### Exercise data
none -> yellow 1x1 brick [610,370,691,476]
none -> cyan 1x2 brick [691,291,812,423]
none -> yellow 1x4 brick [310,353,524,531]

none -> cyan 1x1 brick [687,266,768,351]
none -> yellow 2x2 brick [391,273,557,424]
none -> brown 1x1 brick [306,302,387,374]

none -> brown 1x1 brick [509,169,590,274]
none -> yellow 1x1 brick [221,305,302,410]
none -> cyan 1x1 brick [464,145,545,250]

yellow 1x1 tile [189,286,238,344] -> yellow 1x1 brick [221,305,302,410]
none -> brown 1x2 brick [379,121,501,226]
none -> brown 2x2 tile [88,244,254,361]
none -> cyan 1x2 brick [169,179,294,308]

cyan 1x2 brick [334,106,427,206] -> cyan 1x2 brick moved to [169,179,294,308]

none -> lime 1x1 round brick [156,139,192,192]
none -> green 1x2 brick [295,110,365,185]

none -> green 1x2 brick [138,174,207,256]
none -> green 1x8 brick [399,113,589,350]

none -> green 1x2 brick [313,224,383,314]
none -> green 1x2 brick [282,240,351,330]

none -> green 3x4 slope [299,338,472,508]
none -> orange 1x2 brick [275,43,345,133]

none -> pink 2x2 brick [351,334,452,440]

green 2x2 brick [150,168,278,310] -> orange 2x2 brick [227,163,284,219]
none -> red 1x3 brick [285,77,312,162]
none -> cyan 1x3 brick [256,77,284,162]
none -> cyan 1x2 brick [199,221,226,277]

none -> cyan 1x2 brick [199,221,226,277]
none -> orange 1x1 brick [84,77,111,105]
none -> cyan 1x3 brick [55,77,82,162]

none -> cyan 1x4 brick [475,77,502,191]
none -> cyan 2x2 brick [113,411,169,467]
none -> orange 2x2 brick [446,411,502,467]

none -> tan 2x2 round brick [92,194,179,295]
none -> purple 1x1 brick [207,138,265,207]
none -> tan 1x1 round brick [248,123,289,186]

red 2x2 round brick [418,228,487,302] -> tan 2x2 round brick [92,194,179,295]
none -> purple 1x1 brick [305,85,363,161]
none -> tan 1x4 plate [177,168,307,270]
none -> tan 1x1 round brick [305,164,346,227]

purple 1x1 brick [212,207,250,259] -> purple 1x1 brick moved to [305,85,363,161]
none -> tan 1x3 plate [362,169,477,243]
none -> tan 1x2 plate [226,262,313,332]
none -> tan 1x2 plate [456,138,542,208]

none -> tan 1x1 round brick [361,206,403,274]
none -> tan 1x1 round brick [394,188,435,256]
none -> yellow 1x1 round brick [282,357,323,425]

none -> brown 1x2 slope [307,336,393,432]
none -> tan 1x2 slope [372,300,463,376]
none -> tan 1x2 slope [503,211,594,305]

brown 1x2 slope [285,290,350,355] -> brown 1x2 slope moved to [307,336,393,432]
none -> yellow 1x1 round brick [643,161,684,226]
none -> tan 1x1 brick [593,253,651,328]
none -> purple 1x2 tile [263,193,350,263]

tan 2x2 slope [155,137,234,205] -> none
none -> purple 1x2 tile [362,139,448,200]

### The problem
Taking the line with "none -> cyan 1x3 brick [256,77,284,162]" as the first and the line with "none -> orange 2x2 brick [446,411,502,467]" as the last, retype that stretch of the data above exactly, with no other lines.

### Answer area
none -> cyan 1x3 brick [256,77,284,162]
none -> cyan 1x2 brick [199,221,226,277]

none -> cyan 1x2 brick [199,221,226,277]
none -> orange 1x1 brick [84,77,111,105]
none -> cyan 1x3 brick [55,77,82,162]

none -> cyan 1x4 brick [475,77,502,191]
none -> cyan 2x2 brick [113,411,169,467]
none -> orange 2x2 brick [446,411,502,467]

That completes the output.